● **Task to complete**
Can you write out every line of the items below word for word, leaving out the pictures?

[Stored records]

┌────────

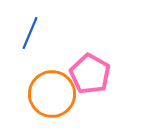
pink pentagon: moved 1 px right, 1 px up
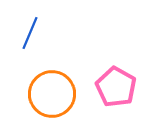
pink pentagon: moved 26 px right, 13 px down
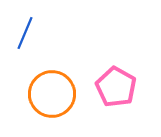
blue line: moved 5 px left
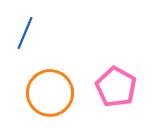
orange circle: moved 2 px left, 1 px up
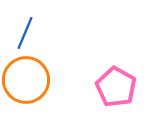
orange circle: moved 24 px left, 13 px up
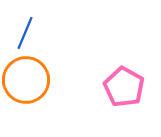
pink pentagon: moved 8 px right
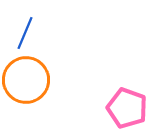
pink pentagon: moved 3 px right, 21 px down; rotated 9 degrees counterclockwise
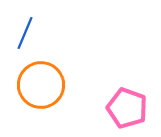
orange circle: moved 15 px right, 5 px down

└────────

● **Solution**
pink pentagon: moved 1 px right, 1 px up
pink pentagon: moved 26 px right, 13 px down
blue line: moved 5 px left
orange circle: moved 2 px left, 1 px up
orange circle: moved 24 px left, 13 px up
pink pentagon: moved 8 px right
pink pentagon: moved 3 px right, 21 px down; rotated 9 degrees counterclockwise
orange circle: moved 15 px right, 5 px down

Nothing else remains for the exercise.